§ **Exercise**: Each record below is to be copied word for word, with pictures removed.

§ **Data for review**:
== Segment start ==

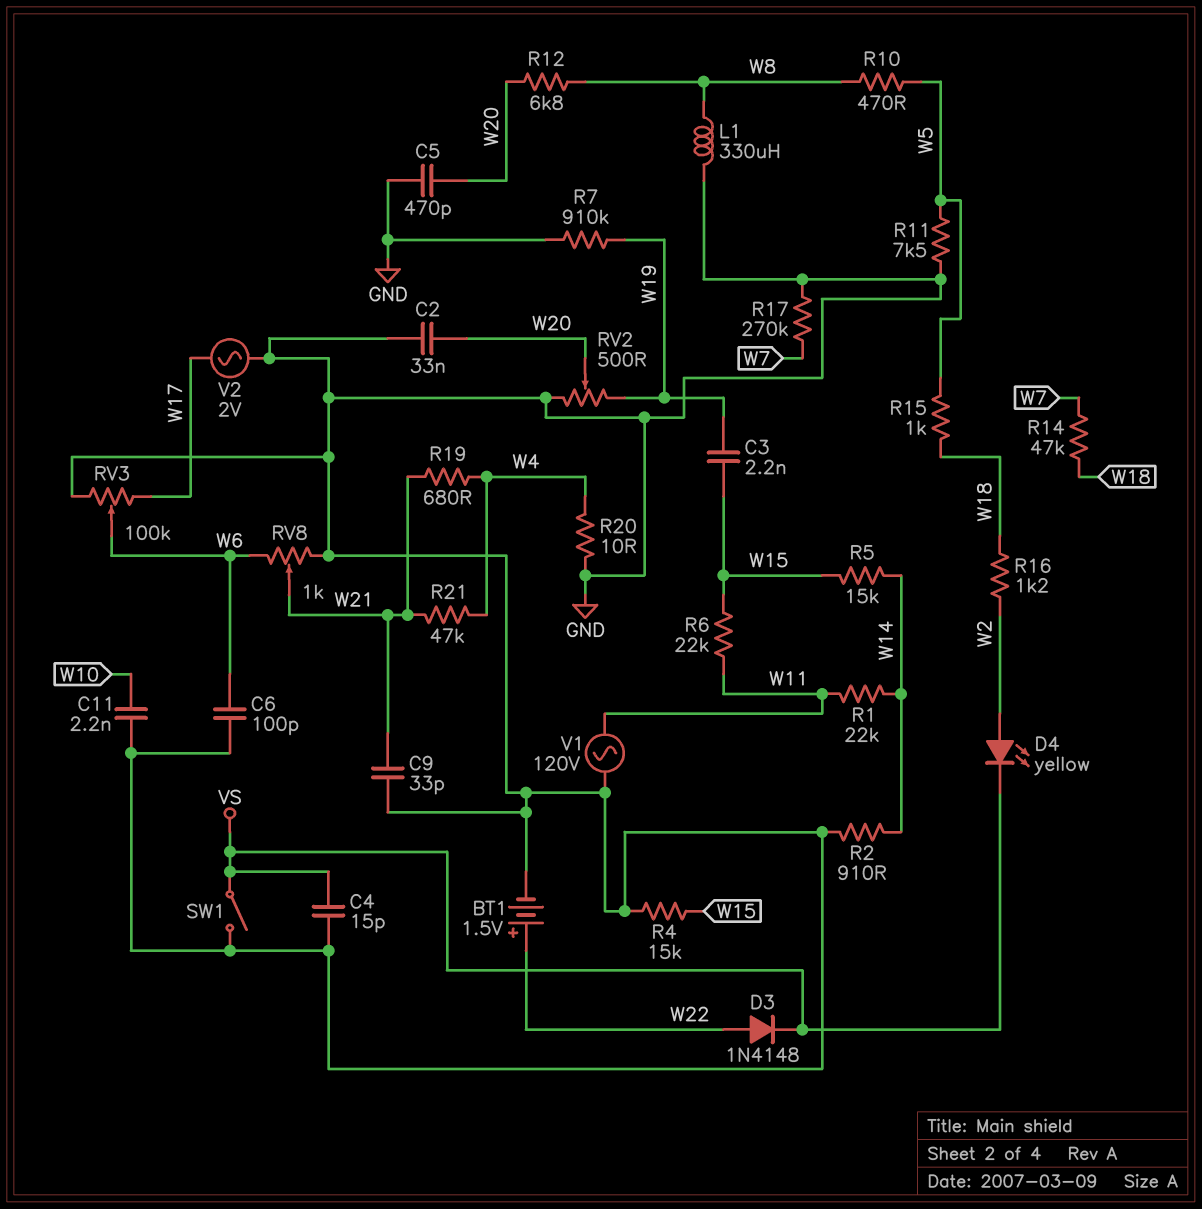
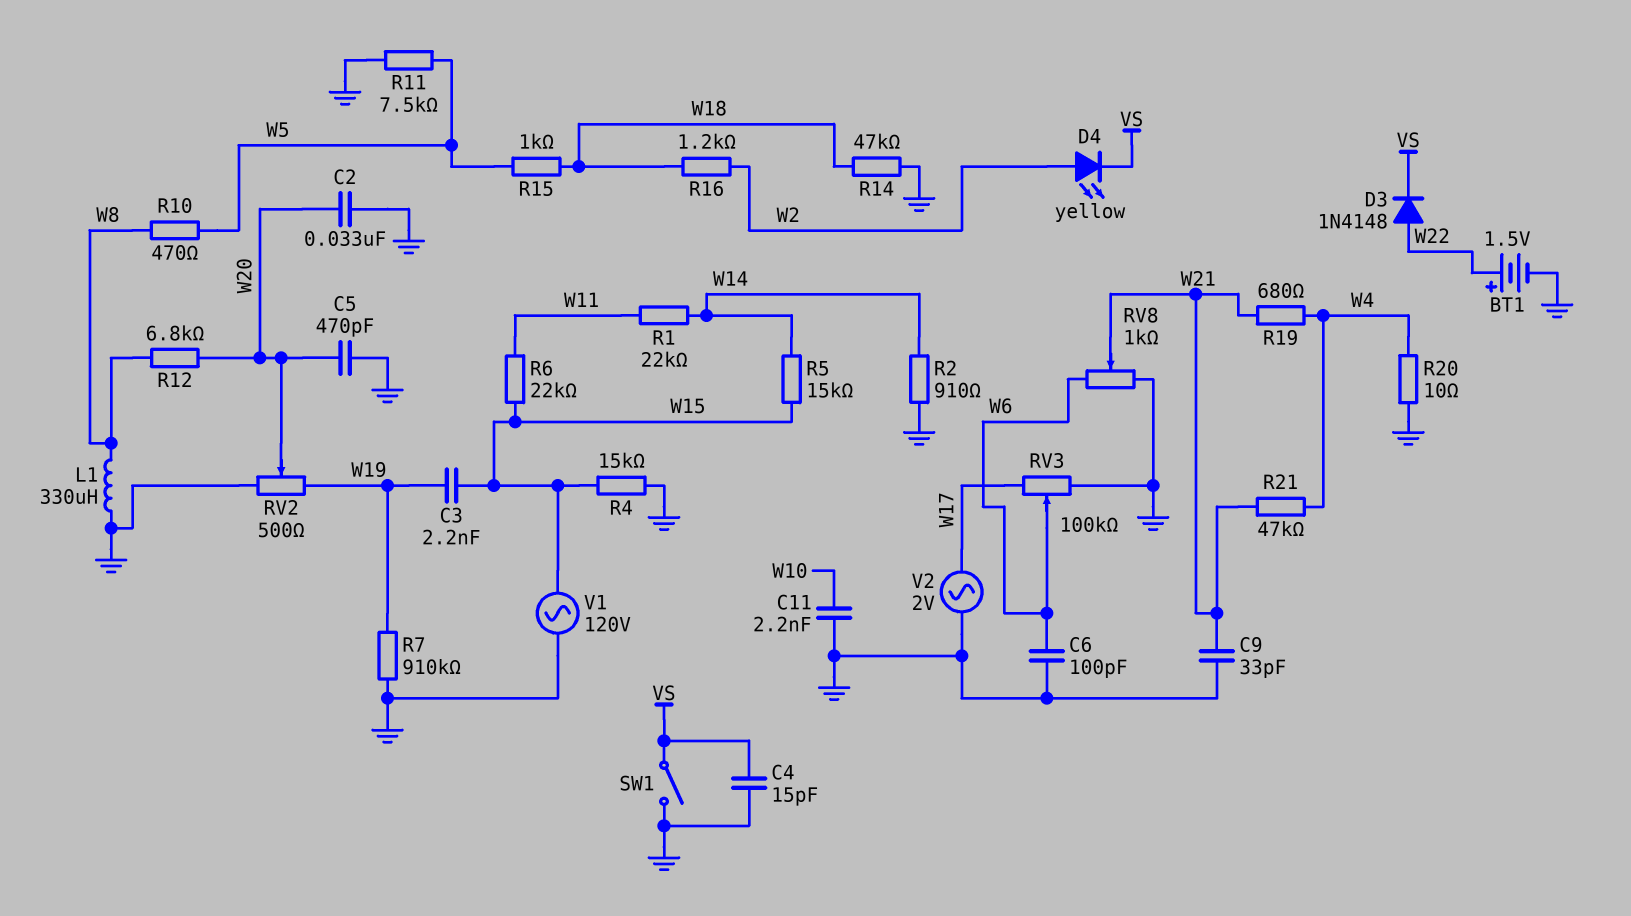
R14: 47k (W7, W18) -> 47k (GND, W18)
R17: 270k (GND, W7) -> none
V1: AC 120V (GND, W11) -> AC 120V (GND, W15)

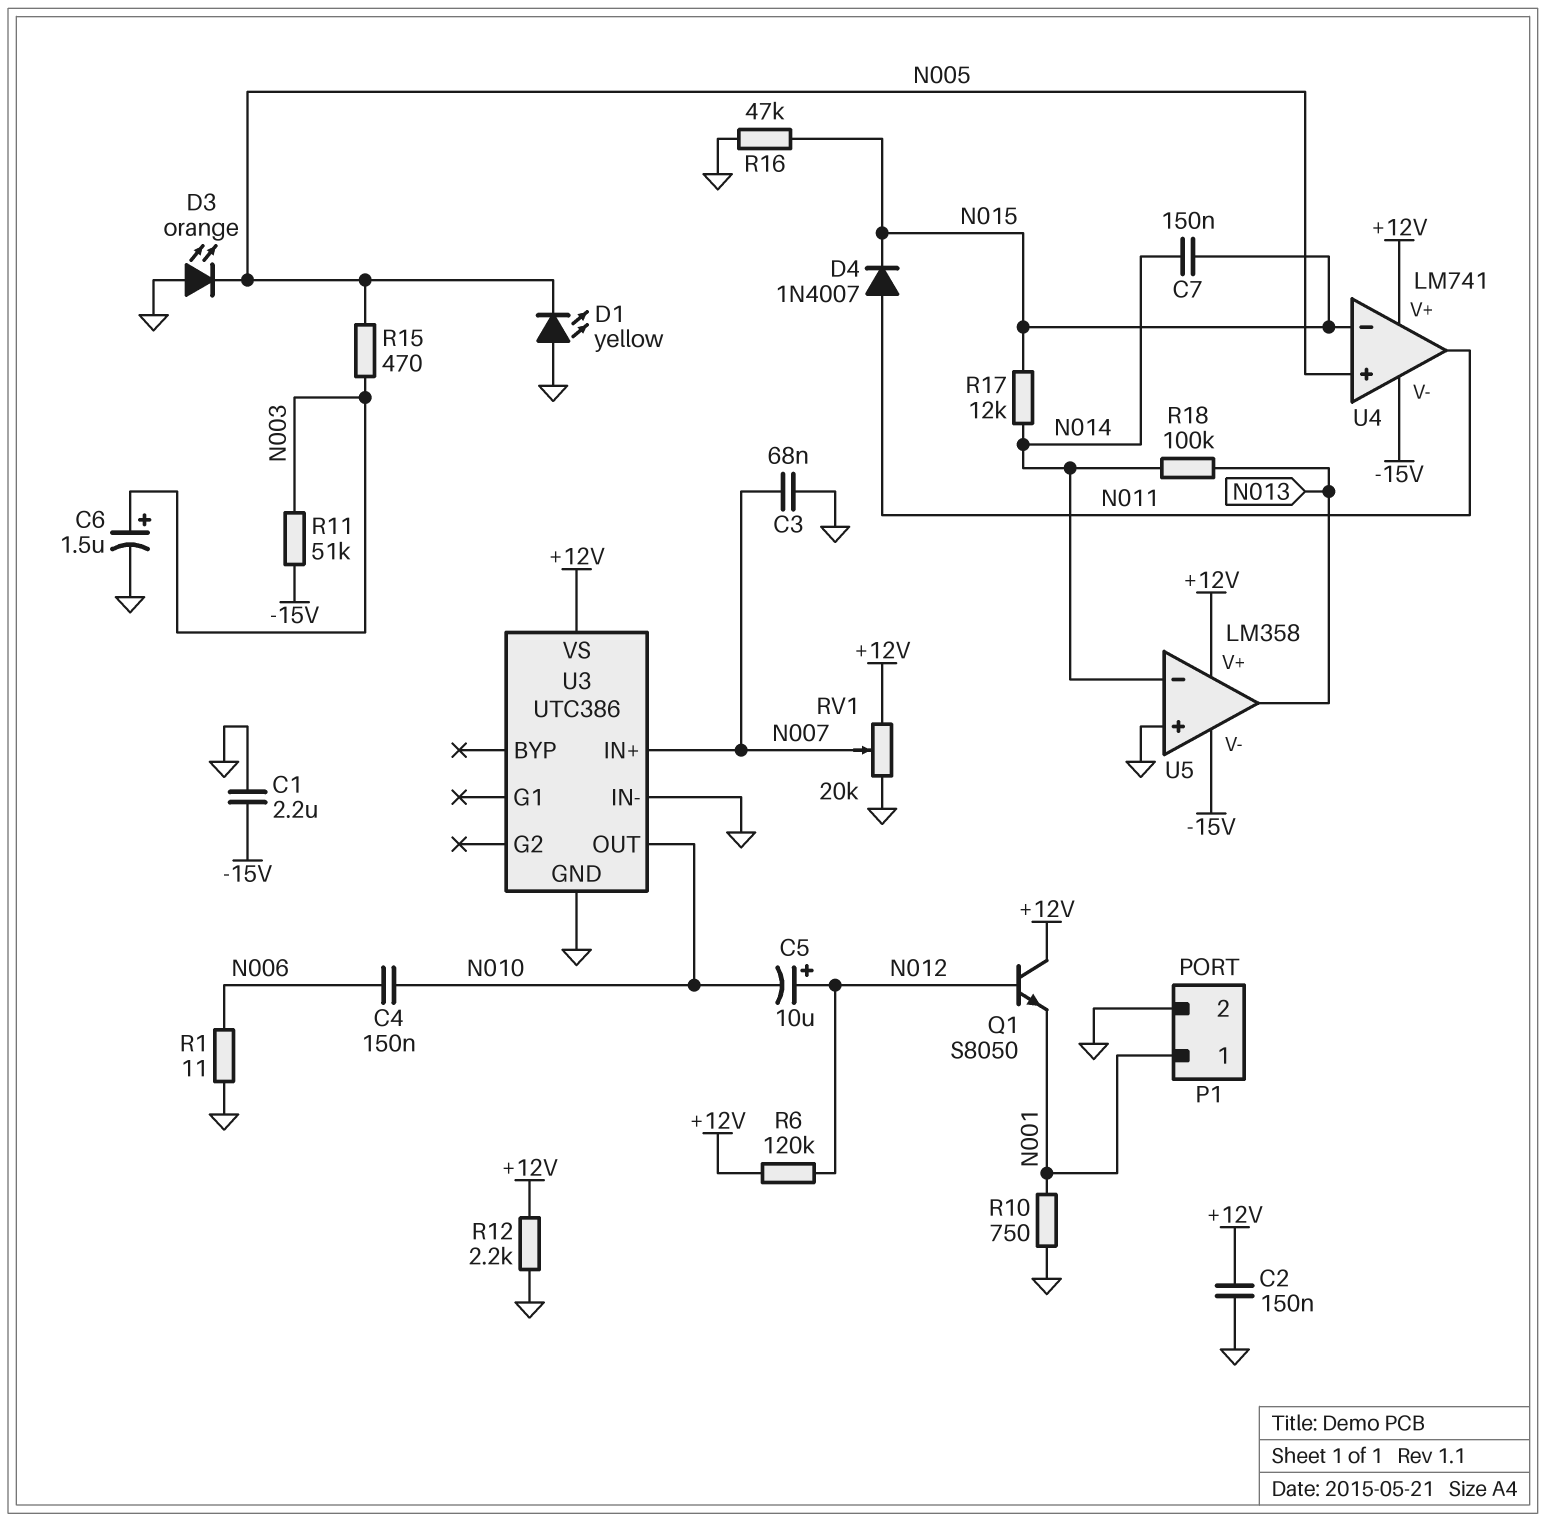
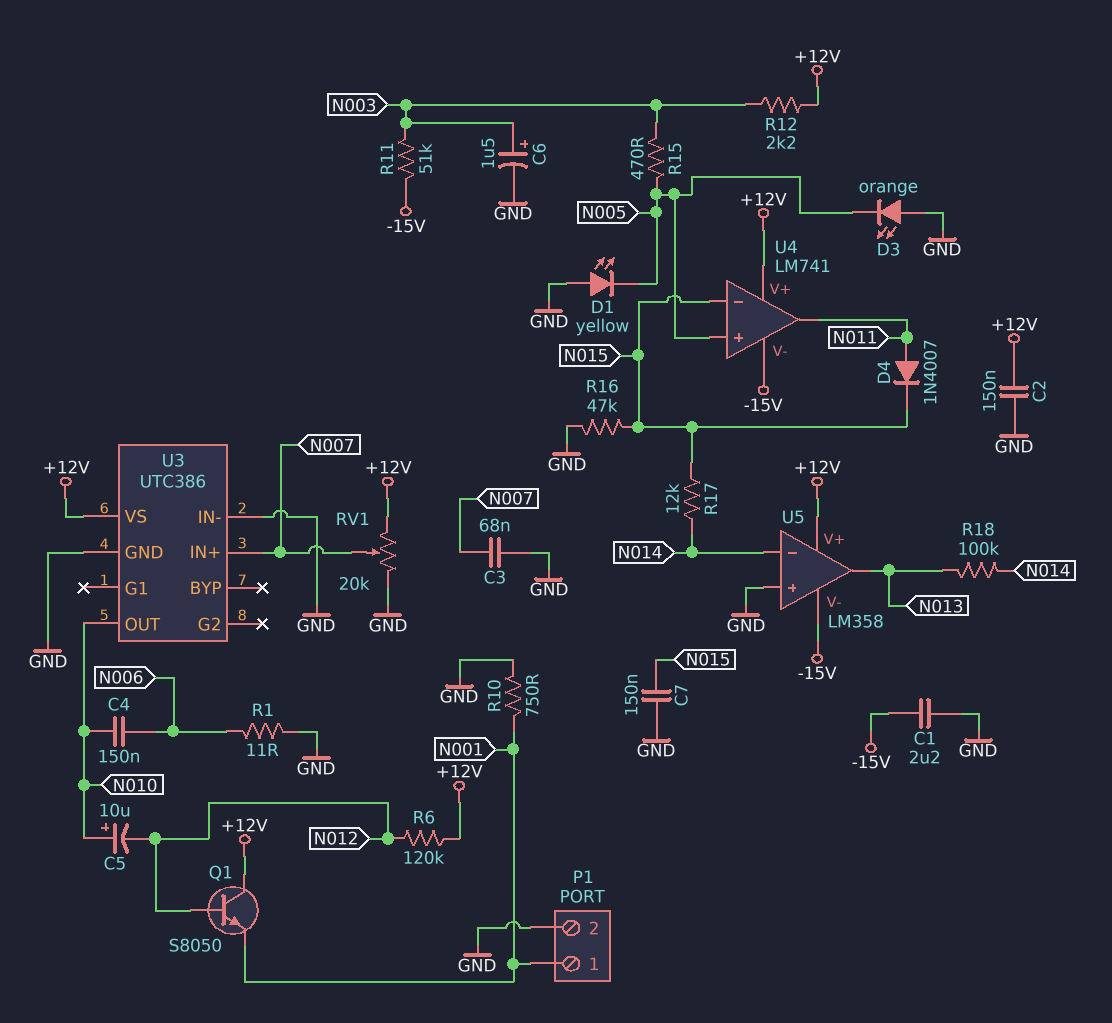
C5: 10uF (plus N012, minus N010) -> 10uF (plus N010, minus N012)
C7: 150nF (N014, N015) -> 150nF (GND, N015)
R12: 2.2k (+12V, GND) -> 2.2k (+12V, N003)

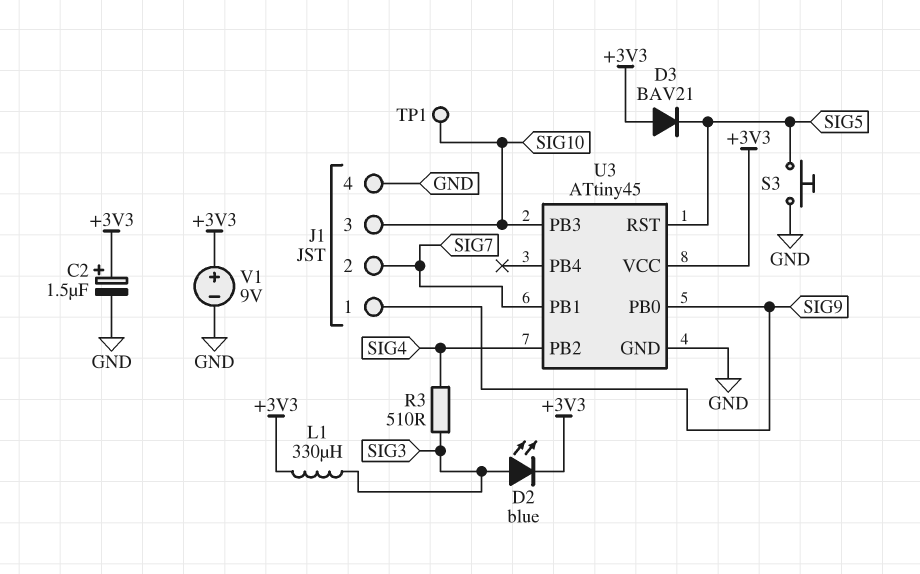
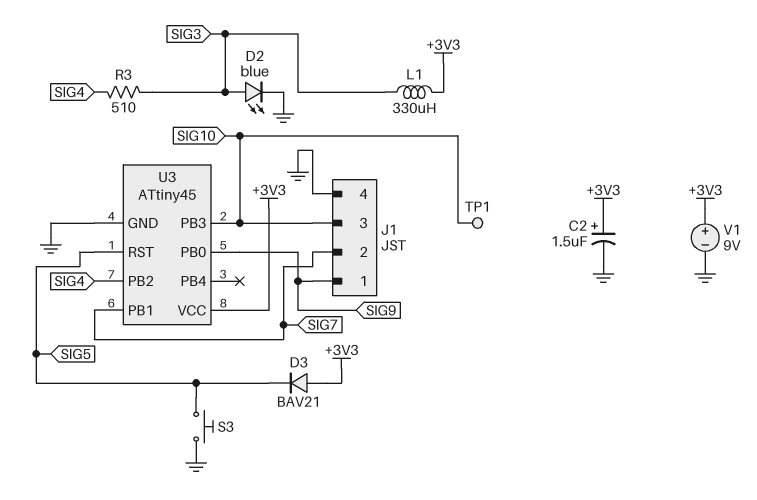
D2: LED blue (A SIG3, K +3V3) -> LED blue (A SIG3, K GND)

== Segment end ==

§ **Completed task**:
R14: 47k (W7, W18) -> 47k (GND, W18)
R17: 270k (GND, W7) -> none
V1: AC 120V (GND, W11) -> AC 120V (GND, W15)

C5: 10uF (plus N012, minus N010) -> 10uF (plus N010, minus N012)
C7: 150nF (N014, N015) -> 150nF (GND, N015)
R12: 2.2k (+12V, GND) -> 2.2k (+12V, N003)

D2: LED blue (A SIG3, K +3V3) -> LED blue (A SIG3, K GND)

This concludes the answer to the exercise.